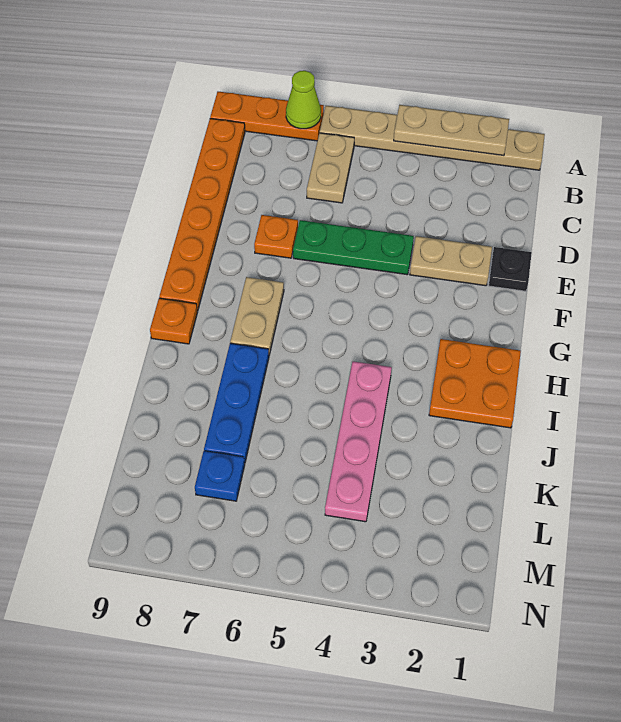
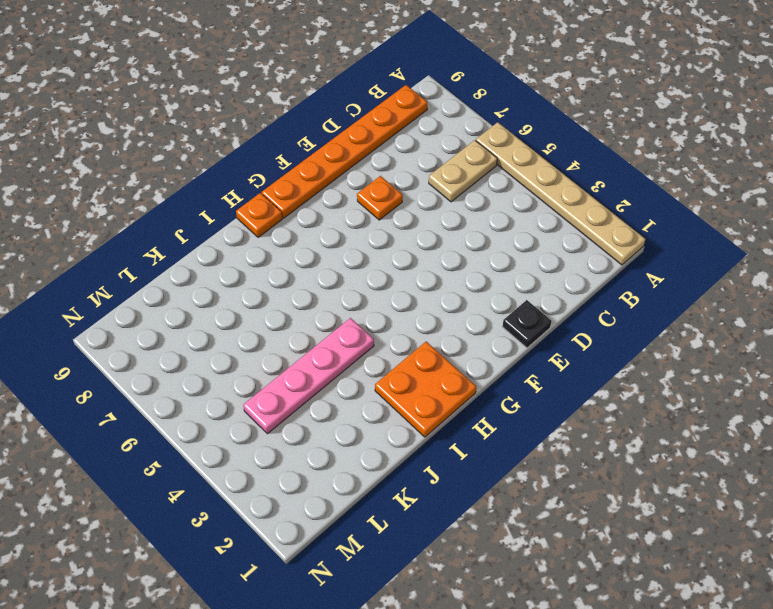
none -> orange plate A7:A9 level 1
none -> tan plate E2:E3 level 1
none -> green plate E4:E6 level 1

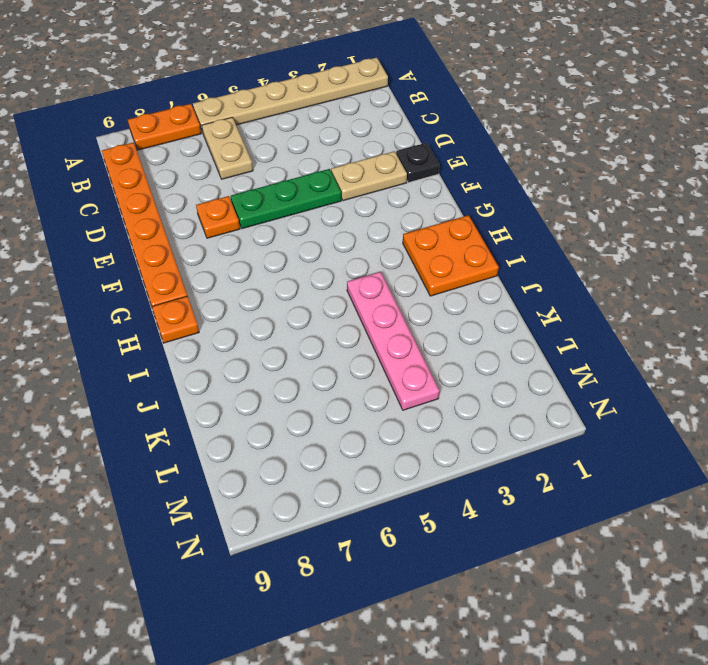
orange plate A7:A8 level 1 -> orange plate A7:A9 level 1
none -> tan plate G7:H7 level 1
none -> blue plate I7:K7 level 1
none -> blue plate L7 level 1

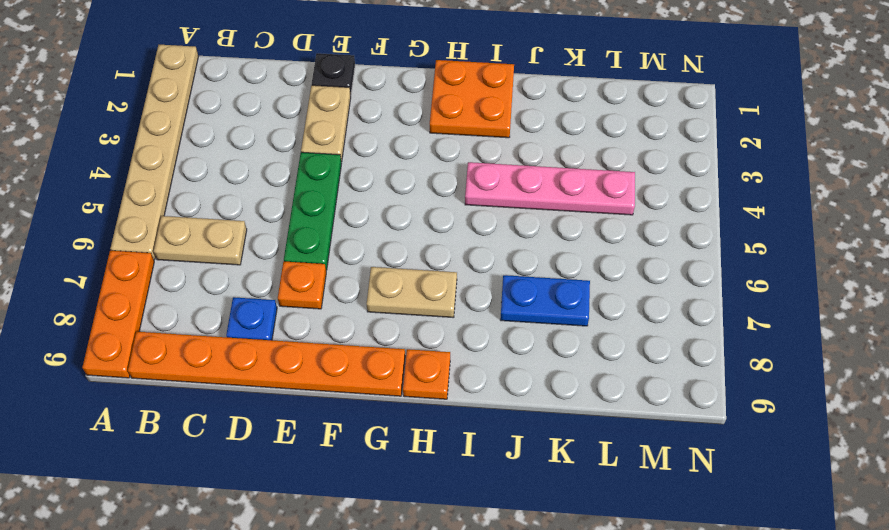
blue plate D8 level 1 -> blue plate L7 level 1
blue plate J7:K7 level 1 -> blue plate I7:K7 level 1
none -> tan plate A2:A4 level 2
none -> lime cone A7 level 2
────────────────
** WORK INSTRUCTION **
Skip every picture and retype only the lines from the line with "none -> tan plate G7:H7 level 1" through the last line of the listing, both ends included, exactly as they appear.

** ANSWER BELOW **
none -> tan plate G7:H7 level 1
none -> blue plate I7:K7 level 1
none -> blue plate L7 level 1

blue plate D8 level 1 -> blue plate L7 level 1
blue plate J7:K7 level 1 -> blue plate I7:K7 level 1
none -> tan plate A2:A4 level 2
none -> lime cone A7 level 2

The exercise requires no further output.